→ DATASET EXTRACT
============================================================

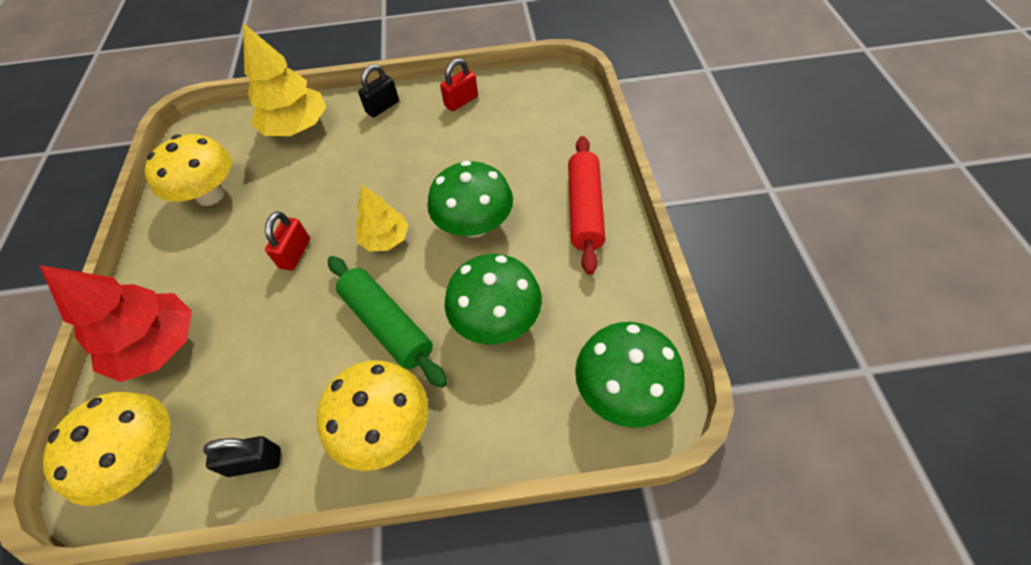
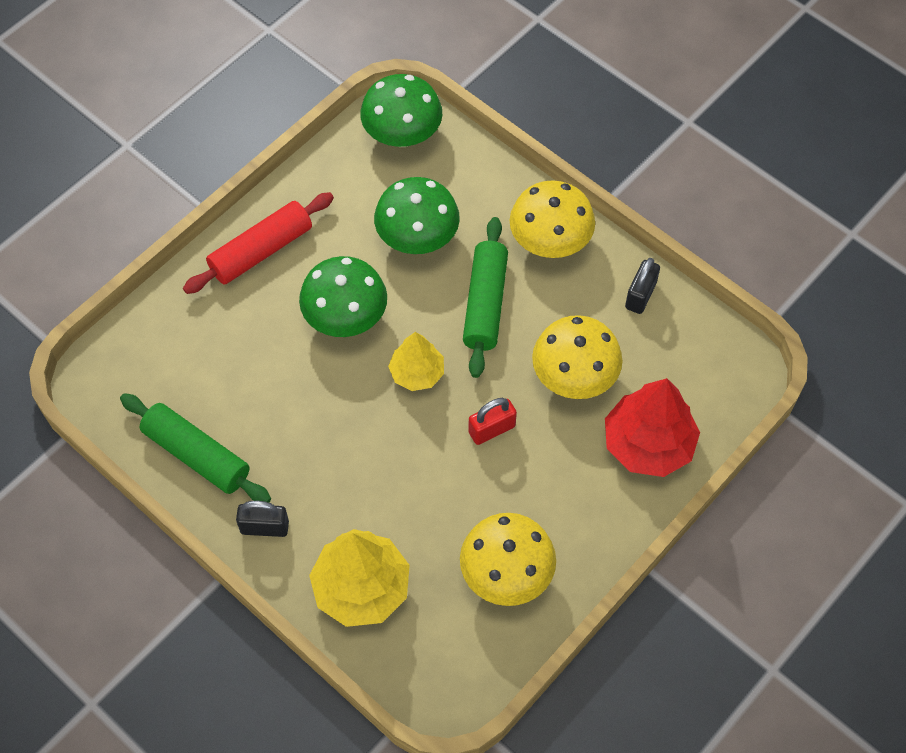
camera: 135 degrees left, 5 degrees up
(145, 458) = (704, 361): yellow mushroom -> yellow mushroom (574, 377)
(255, 462) = (640, 295): black padlock -> black padlock turned 75 degrees clockwise
(461, 101) = (197, 455): red padlock -> green rolling pin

============================================================

→ ABOUT THIS EXERCISE
When every line of the listing has been checked for the string "padlock", give only the number of lines that contain it.

→ SOLUTION TO THE EXERCISE
2